- Directions for this task: Do any lines in the data below contain "phone"? If so, copy every one of them.

- - - - -

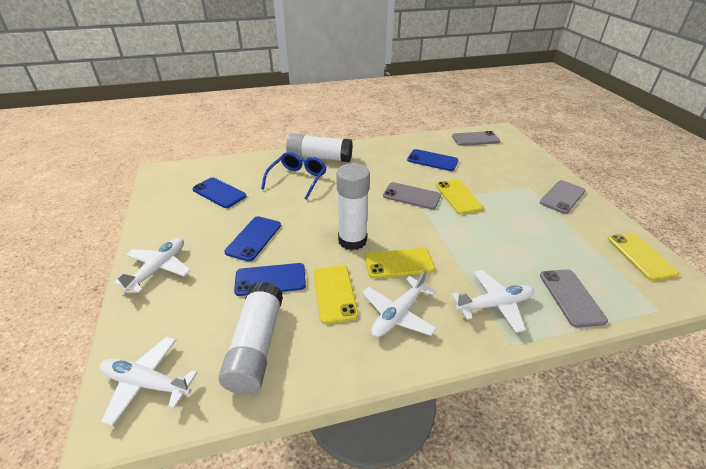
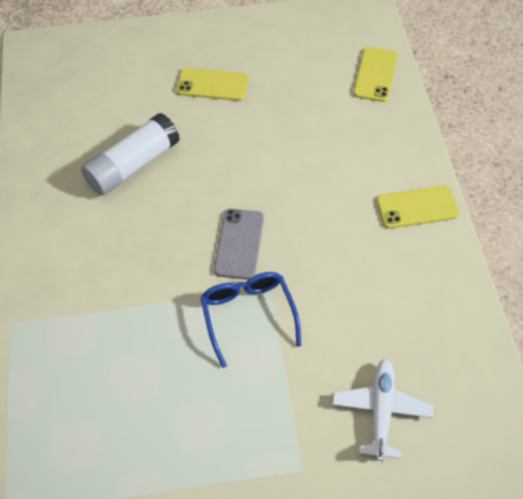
blue phone: 4 -> 0
grey phone: 4 -> 1
white glue stick: 3 -> 1
white plane: 4 -> 1
yellow phone: 4 -> 3

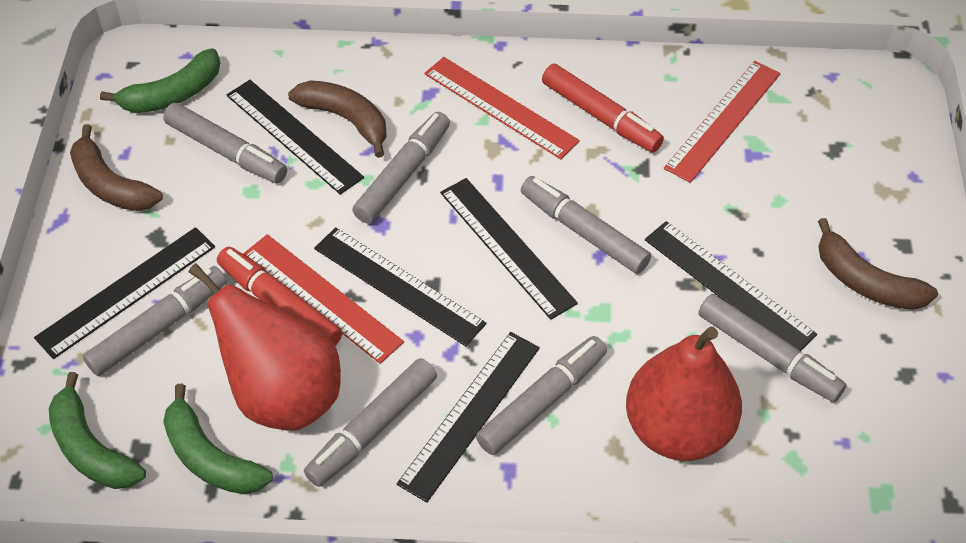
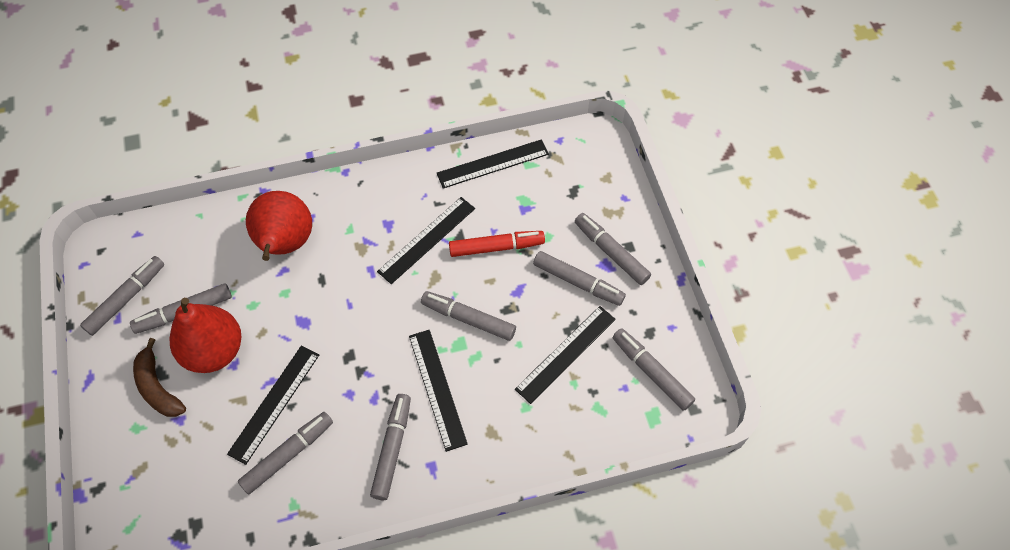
black ruler: 6 -> 5
brown banana: 3 -> 1
green banana: 3 -> 0
grey marker: 7 -> 8
red marker: 2 -> 1
red ruler: 3 -> 0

- - - - -

- Exercise result:
blue phone: 4 -> 0
grey phone: 4 -> 1
yellow phone: 4 -> 3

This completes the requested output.